:: PROBLEM DESCRIPTION ::
Give back the entries that follow exactly as written. Any picture gets left out.

*****

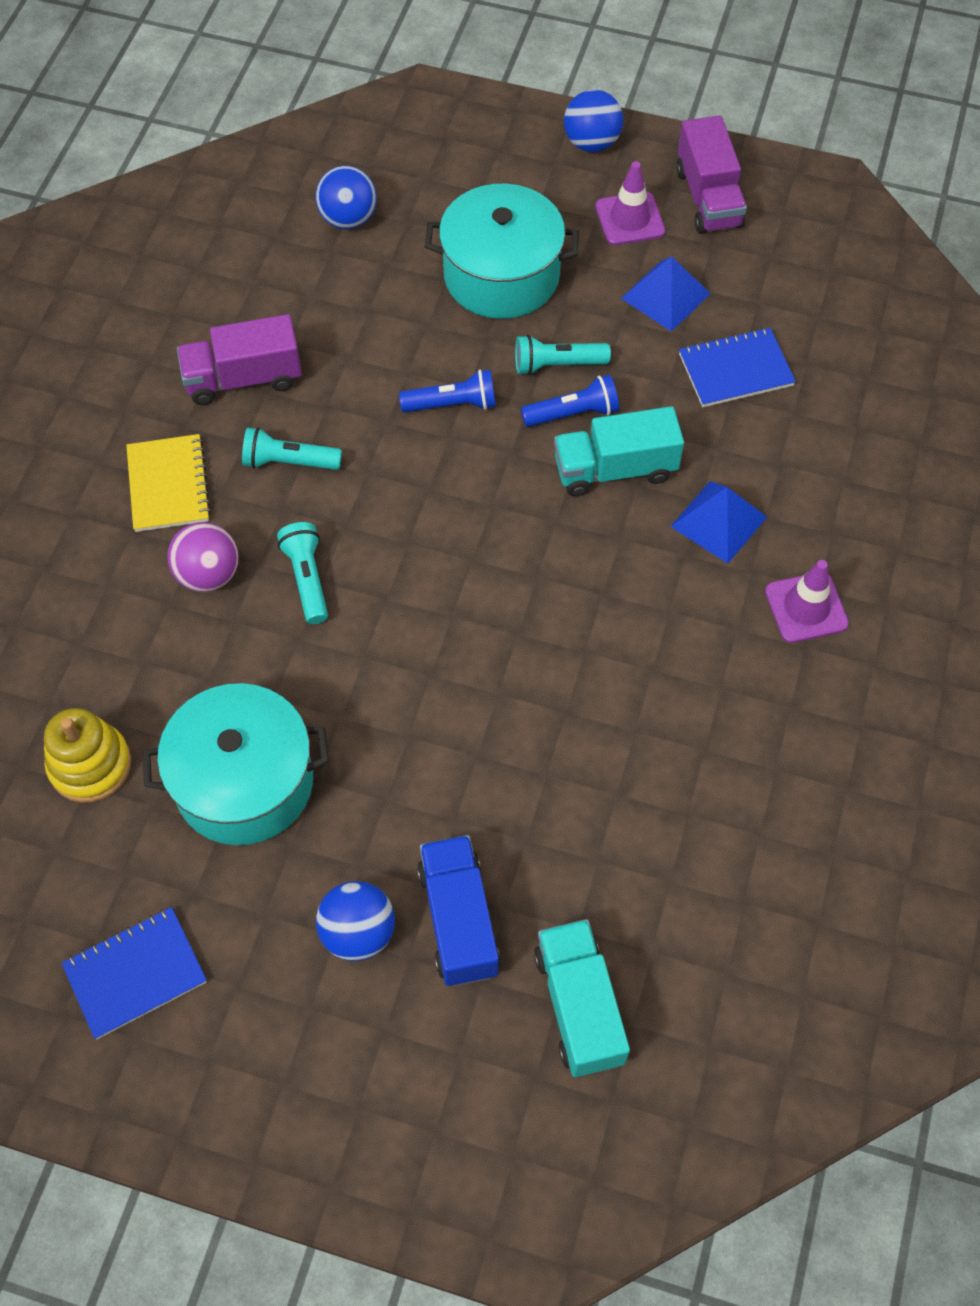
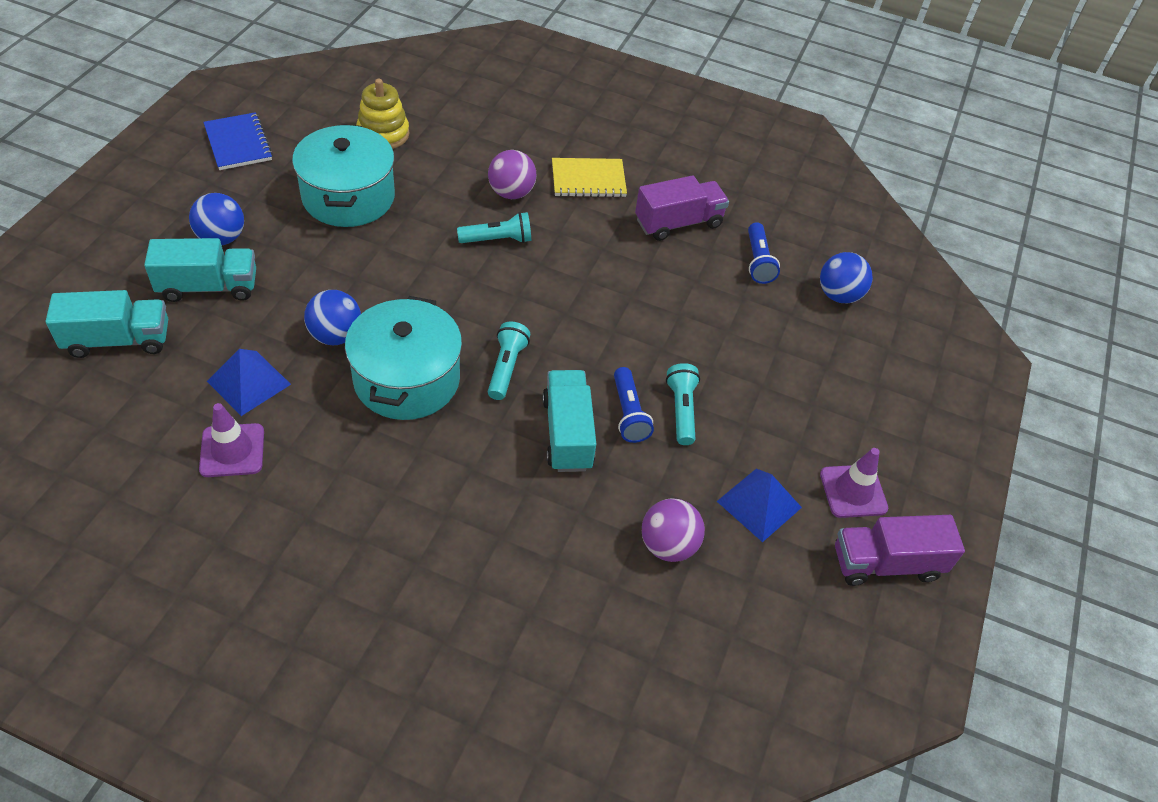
camera: 90 degrees right, 10 degrees down
purple truck [177,314,302,405] -> purple truck turned 75 degrees clockwise [635,175,729,241]
turquoise flashlight [242,427,342,470] -> turquoise flashlight moved to [488,321,530,400]
blue flashlight [399,369,496,412] -> blue flashlight moved to [748,222,780,284]
blue truck [417,835,500,986] -> turquoise truck [144,238,256,302]
turquoise pot [425,184,579,319] -> turquoise pot moved to [345,296,462,420]
blue ball [564,90,623,152] -> blue ball moved to [304,290,361,345]
blue pyramid [670,481,767,563] -> blue pyramid moved to [207,349,291,416]
blue notebook [679,327,796,407] -> purple ball [642,499,705,562]
purple traffic cone [765,560,849,643] -> purple traffic cone moved to [199,403,264,477]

*****

:: SOLUTION TO THIS EXERCISE ::
camera: 90 degrees right, 10 degrees down
purple truck [177,314,302,405] -> purple truck turned 75 degrees clockwise [635,175,729,241]
turquoise flashlight [242,427,342,470] -> turquoise flashlight moved to [488,321,530,400]
blue flashlight [399,369,496,412] -> blue flashlight moved to [748,222,780,284]
blue truck [417,835,500,986] -> turquoise truck [144,238,256,302]
turquoise pot [425,184,579,319] -> turquoise pot moved to [345,296,462,420]
blue ball [564,90,623,152] -> blue ball moved to [304,290,361,345]
blue pyramid [670,481,767,563] -> blue pyramid moved to [207,349,291,416]
blue notebook [679,327,796,407] -> purple ball [642,499,705,562]
purple traffic cone [765,560,849,643] -> purple traffic cone moved to [199,403,264,477]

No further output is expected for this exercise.